** YOUR OBJECTIVE **
In the material below, identify each line bearing the word "degrees". Reproduce those lines.

** EXTRACTED INFORMATION **
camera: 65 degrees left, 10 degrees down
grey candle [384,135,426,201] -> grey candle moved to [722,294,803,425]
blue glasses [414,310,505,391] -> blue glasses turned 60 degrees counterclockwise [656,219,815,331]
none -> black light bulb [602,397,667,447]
--
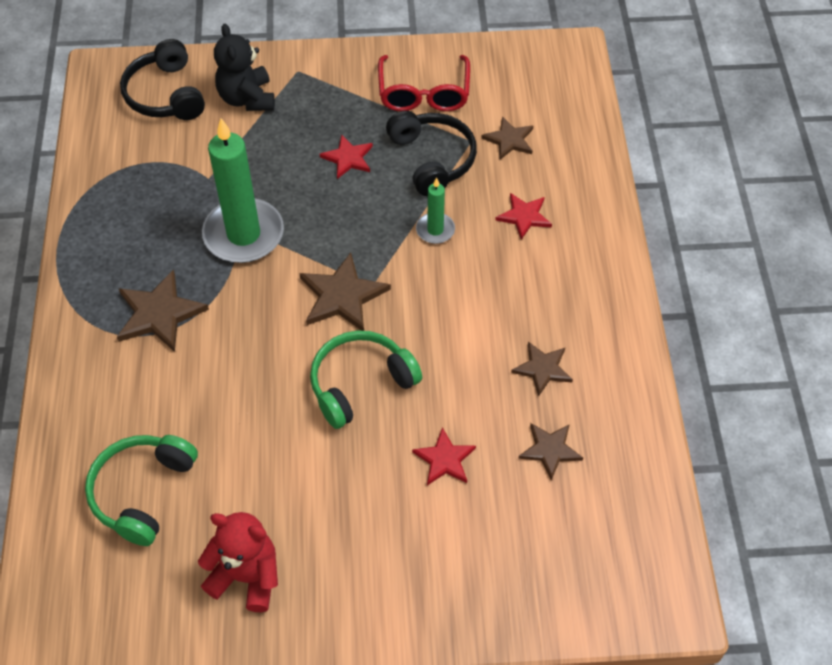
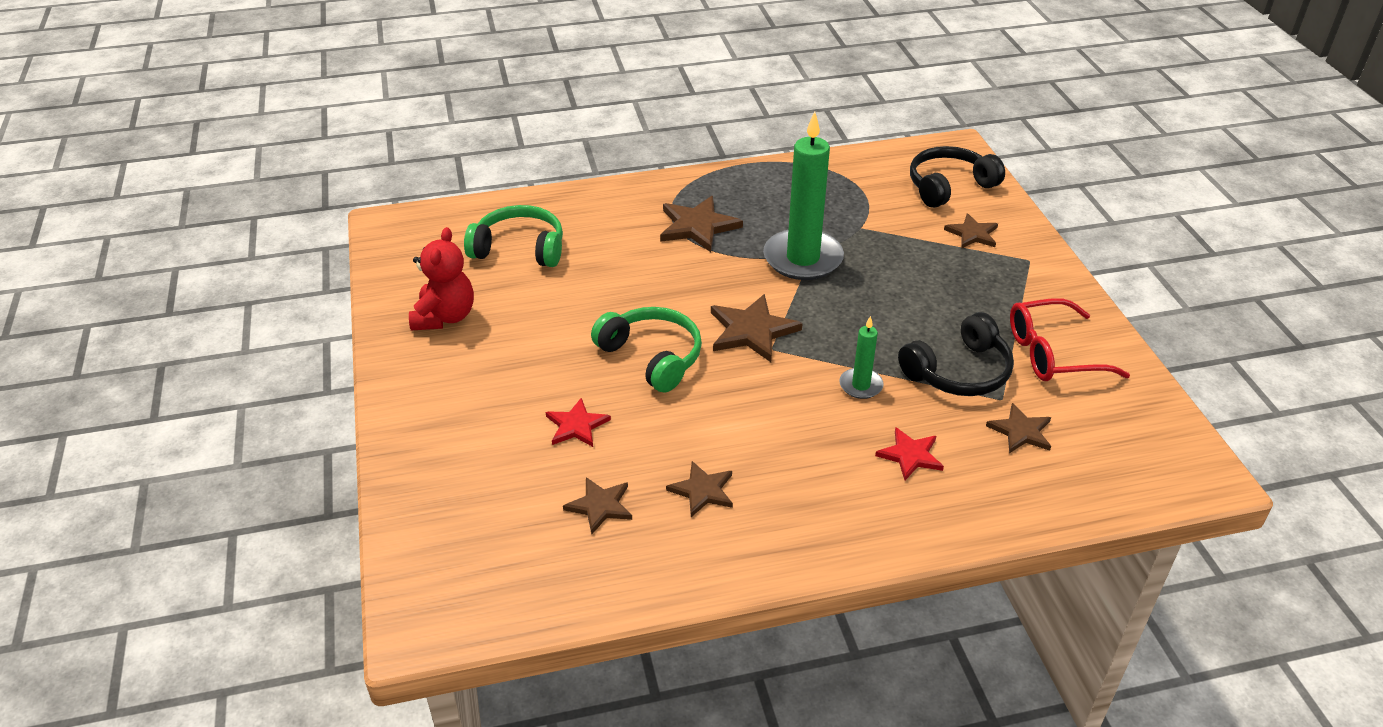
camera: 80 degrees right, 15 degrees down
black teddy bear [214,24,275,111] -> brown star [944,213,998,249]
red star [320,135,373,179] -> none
--
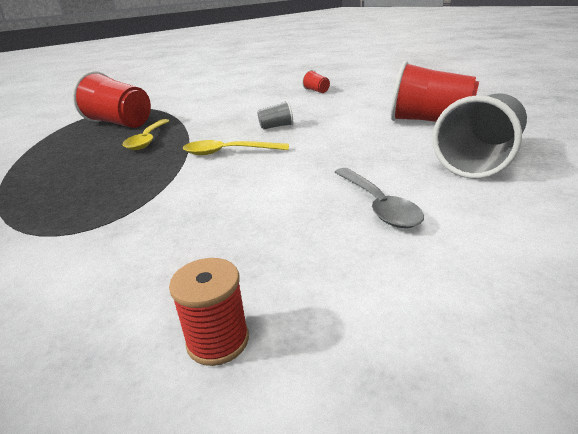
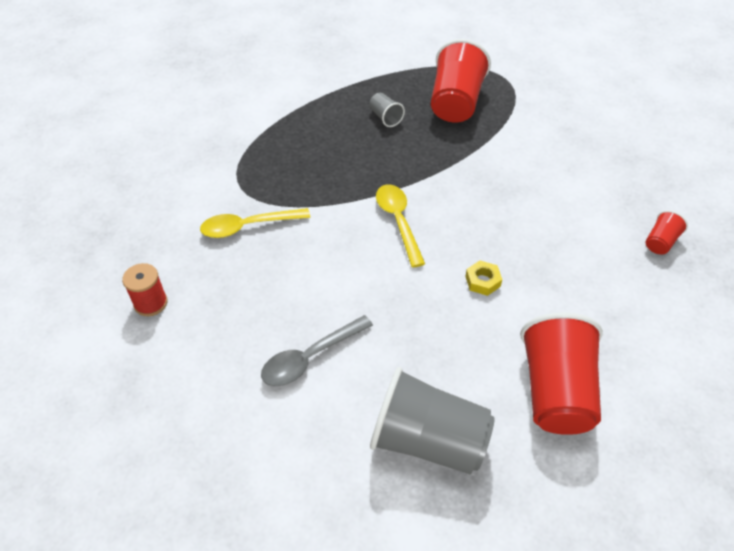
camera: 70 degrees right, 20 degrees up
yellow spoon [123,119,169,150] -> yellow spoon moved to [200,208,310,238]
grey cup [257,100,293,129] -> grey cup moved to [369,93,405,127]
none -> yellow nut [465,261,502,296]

** ANSWER FOR THIS EXERCISE **
camera: 65 degrees left, 10 degrees down
blue glasses [414,310,505,391] -> blue glasses turned 60 degrees counterclockwise [656,219,815,331]
camera: 80 degrees right, 15 degrees down
camera: 70 degrees right, 20 degrees up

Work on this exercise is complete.